### Exercise goal
Give back the material that follows, identical in every line.

----

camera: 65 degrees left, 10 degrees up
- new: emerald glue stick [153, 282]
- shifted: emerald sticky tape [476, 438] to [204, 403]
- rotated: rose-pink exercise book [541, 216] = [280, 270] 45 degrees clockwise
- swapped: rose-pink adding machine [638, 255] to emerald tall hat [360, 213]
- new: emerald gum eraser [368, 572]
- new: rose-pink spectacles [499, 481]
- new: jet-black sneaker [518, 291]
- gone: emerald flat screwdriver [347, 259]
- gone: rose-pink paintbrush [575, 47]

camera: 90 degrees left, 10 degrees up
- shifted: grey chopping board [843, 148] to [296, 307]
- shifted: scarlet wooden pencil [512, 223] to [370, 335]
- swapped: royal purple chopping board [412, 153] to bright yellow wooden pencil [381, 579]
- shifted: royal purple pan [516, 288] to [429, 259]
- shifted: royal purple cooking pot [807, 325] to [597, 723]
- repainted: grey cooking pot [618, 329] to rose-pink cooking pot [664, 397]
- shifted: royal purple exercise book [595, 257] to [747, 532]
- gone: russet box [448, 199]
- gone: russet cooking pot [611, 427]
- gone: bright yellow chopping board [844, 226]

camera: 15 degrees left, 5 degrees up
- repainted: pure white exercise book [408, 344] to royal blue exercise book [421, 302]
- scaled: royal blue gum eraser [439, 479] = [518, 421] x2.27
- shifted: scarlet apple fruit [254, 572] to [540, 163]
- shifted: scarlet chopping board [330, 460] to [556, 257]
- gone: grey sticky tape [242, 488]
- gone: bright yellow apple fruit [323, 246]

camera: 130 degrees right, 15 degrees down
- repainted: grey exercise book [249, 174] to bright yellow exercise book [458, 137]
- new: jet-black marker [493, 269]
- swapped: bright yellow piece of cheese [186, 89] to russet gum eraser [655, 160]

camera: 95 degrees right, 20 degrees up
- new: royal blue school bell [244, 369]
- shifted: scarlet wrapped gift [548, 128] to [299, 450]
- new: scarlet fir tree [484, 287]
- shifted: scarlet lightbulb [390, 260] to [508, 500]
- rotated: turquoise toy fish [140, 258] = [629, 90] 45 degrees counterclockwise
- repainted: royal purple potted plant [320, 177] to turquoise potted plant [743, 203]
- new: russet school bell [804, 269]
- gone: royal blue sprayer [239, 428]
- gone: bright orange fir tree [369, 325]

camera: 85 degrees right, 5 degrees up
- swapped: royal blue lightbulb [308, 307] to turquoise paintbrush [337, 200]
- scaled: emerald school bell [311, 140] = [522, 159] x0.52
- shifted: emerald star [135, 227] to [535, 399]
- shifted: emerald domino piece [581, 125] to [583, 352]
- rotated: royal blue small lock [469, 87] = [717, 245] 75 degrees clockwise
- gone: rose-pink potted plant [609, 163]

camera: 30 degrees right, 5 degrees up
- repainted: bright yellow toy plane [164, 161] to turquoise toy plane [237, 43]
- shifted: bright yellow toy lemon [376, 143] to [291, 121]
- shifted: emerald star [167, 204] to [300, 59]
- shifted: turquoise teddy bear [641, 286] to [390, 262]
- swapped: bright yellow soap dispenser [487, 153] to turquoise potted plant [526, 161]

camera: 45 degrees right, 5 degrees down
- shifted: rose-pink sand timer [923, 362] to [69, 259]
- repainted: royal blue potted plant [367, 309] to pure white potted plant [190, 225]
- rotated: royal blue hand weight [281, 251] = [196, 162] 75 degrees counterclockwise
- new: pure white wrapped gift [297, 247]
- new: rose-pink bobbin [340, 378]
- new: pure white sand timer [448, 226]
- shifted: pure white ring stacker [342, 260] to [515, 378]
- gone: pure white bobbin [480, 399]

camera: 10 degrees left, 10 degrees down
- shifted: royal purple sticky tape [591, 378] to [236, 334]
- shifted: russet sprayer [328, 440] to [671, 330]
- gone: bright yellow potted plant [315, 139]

----

### Answer to this exercise
camera: 65 degrees left, 10 degrees up
- new: emerald glue stick [153, 282]
- shifted: emerald sticky tape [476, 438] to [204, 403]
- rotated: rose-pink exercise book [541, 216] = [280, 270] 45 degrees clockwise
- swapped: rose-pink adding machine [638, 255] to emerald tall hat [360, 213]
- new: emerald gum eraser [368, 572]
- new: rose-pink spectacles [499, 481]
- new: jet-black sneaker [518, 291]
- gone: emerald flat screwdriver [347, 259]
- gone: rose-pink paintbrush [575, 47]

camera: 90 degrees left, 10 degrees up
- shifted: grey chopping board [843, 148] to [296, 307]
- shifted: scarlet wooden pencil [512, 223] to [370, 335]
- swapped: royal purple chopping board [412, 153] to bright yellow wooden pencil [381, 579]
- shifted: royal purple pan [516, 288] to [429, 259]
- shifted: royal purple cooking pot [807, 325] to [597, 723]
- repainted: grey cooking pot [618, 329] to rose-pink cooking pot [664, 397]
- shifted: royal purple exercise book [595, 257] to [747, 532]
- gone: russet box [448, 199]
- gone: russet cooking pot [611, 427]
- gone: bright yellow chopping board [844, 226]

camera: 15 degrees left, 5 degrees up
- repainted: pure white exercise book [408, 344] to royal blue exercise book [421, 302]
- scaled: royal blue gum eraser [439, 479] = [518, 421] x2.27
- shifted: scarlet apple fruit [254, 572] to [540, 163]
- shifted: scarlet chopping board [330, 460] to [556, 257]
- gone: grey sticky tape [242, 488]
- gone: bright yellow apple fruit [323, 246]

camera: 130 degrees right, 15 degrees down
- repainted: grey exercise book [249, 174] to bright yellow exercise book [458, 137]
- new: jet-black marker [493, 269]
- swapped: bright yellow piece of cheese [186, 89] to russet gum eraser [655, 160]

camera: 95 degrees right, 20 degrees up
- new: royal blue school bell [244, 369]
- shifted: scarlet wrapped gift [548, 128] to [299, 450]
- new: scarlet fir tree [484, 287]
- shifted: scarlet lightbulb [390, 260] to [508, 500]
- rotated: turquoise toy fish [140, 258] = [629, 90] 45 degrees counterclockwise
- repainted: royal purple potted plant [320, 177] to turquoise potted plant [743, 203]
- new: russet school bell [804, 269]
- gone: royal blue sprayer [239, 428]
- gone: bright orange fir tree [369, 325]

camera: 85 degrees right, 5 degrees up
- swapped: royal blue lightbulb [308, 307] to turquoise paintbrush [337, 200]
- scaled: emerald school bell [311, 140] = [522, 159] x0.52
- shifted: emerald star [135, 227] to [535, 399]
- shifted: emerald domino piece [581, 125] to [583, 352]
- rotated: royal blue small lock [469, 87] = [717, 245] 75 degrees clockwise
- gone: rose-pink potted plant [609, 163]

camera: 30 degrees right, 5 degrees up
- repainted: bright yellow toy plane [164, 161] to turquoise toy plane [237, 43]
- shifted: bright yellow toy lemon [376, 143] to [291, 121]
- shifted: emerald star [167, 204] to [300, 59]
- shifted: turquoise teddy bear [641, 286] to [390, 262]
- swapped: bright yellow soap dispenser [487, 153] to turquoise potted plant [526, 161]

camera: 45 degrees right, 5 degrees down
- shifted: rose-pink sand timer [923, 362] to [69, 259]
- repainted: royal blue potted plant [367, 309] to pure white potted plant [190, 225]
- rotated: royal blue hand weight [281, 251] = [196, 162] 75 degrees counterclockwise
- new: pure white wrapped gift [297, 247]
- new: rose-pink bobbin [340, 378]
- new: pure white sand timer [448, 226]
- shifted: pure white ring stacker [342, 260] to [515, 378]
- gone: pure white bobbin [480, 399]

camera: 10 degrees left, 10 degrees down
- shifted: royal purple sticky tape [591, 378] to [236, 334]
- shifted: russet sprayer [328, 440] to [671, 330]
- gone: bright yellow potted plant [315, 139]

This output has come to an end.